TASK OBJECTIVE: Convert the records below, from the first line through the line containing "black circle: moved 6 px right", into a JSON list of strings with one string per line and blank lines omitted.

□ □ □ □ □

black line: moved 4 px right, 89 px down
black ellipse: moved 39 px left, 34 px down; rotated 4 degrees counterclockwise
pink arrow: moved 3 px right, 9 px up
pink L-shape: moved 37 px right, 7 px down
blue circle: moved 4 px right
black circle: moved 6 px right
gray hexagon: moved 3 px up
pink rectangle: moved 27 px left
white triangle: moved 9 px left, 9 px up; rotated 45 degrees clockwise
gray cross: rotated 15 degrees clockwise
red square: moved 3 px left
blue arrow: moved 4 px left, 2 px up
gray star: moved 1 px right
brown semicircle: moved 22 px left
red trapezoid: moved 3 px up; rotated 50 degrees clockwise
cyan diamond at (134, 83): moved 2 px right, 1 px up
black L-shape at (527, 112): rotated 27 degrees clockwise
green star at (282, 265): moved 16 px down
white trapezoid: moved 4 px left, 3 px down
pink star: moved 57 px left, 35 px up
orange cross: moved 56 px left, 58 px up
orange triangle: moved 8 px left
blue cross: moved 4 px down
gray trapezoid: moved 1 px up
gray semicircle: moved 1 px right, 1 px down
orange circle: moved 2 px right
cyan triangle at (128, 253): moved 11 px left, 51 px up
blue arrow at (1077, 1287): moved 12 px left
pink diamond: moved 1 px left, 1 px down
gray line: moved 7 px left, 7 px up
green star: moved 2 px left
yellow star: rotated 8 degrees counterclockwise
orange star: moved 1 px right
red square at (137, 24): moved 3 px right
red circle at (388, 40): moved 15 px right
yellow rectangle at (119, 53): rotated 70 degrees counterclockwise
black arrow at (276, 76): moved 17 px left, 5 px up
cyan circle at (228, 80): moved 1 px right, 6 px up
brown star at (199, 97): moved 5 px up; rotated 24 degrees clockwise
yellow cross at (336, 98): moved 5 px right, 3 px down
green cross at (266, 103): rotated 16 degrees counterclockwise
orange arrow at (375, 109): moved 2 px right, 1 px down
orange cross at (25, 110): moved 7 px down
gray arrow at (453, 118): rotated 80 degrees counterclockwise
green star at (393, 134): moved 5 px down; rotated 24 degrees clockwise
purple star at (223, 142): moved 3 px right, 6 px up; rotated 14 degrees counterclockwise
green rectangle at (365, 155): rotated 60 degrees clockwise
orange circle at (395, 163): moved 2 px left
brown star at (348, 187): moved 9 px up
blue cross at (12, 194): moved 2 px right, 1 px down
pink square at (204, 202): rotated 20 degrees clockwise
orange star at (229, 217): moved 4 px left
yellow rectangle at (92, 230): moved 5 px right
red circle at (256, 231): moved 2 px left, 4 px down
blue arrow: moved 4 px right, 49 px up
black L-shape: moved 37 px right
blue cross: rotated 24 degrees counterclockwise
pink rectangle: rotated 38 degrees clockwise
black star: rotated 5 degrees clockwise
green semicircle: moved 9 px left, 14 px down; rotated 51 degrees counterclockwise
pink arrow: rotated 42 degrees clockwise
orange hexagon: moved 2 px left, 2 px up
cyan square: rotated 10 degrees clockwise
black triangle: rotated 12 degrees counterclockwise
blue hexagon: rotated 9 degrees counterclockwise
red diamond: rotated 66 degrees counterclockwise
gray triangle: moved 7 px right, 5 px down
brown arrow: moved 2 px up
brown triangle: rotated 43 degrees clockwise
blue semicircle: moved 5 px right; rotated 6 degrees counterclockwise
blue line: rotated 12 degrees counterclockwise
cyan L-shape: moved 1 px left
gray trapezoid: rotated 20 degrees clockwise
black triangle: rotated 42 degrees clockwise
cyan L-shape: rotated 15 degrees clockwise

□ □ □ □ □

THE ANSWER:
[
  "black line: moved 4 px right, 89 px down",
  "black ellipse: moved 39 px left, 34 px down; rotated 4 degrees counterclockwise",
  "pink arrow: moved 3 px right, 9 px up",
  "pink L-shape: moved 37 px right, 7 px down",
  "blue circle: moved 4 px right",
  "black circle: moved 6 px right"
]